Your goal
Your task is to gather the lines below that hold the string "after".

Data for the task
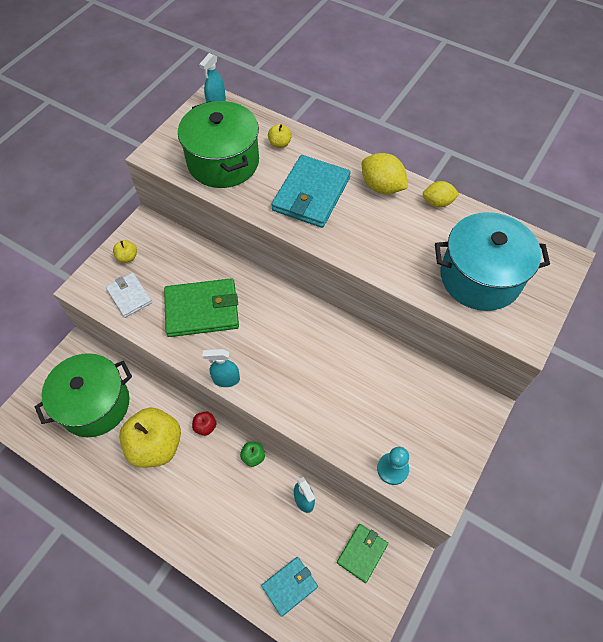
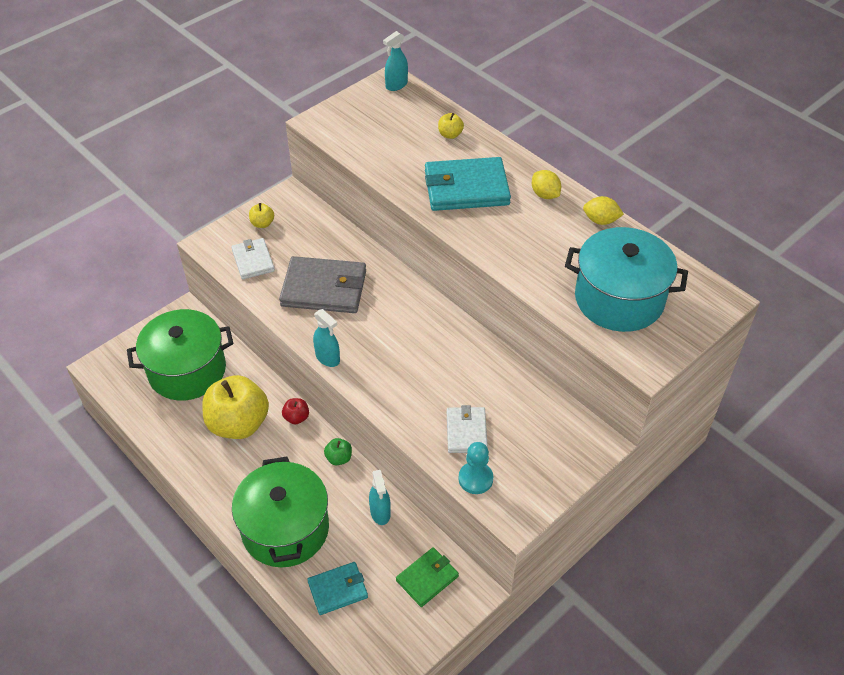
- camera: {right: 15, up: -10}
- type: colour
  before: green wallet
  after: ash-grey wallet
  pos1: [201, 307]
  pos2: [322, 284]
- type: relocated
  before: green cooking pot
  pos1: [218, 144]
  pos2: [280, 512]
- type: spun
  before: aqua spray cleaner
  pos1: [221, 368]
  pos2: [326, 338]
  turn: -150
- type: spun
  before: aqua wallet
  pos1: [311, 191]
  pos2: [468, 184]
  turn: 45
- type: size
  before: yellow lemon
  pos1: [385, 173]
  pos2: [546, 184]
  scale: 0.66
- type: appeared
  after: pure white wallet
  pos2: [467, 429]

Response to the task
  after: ash-grey wallet
  after: pure white wallet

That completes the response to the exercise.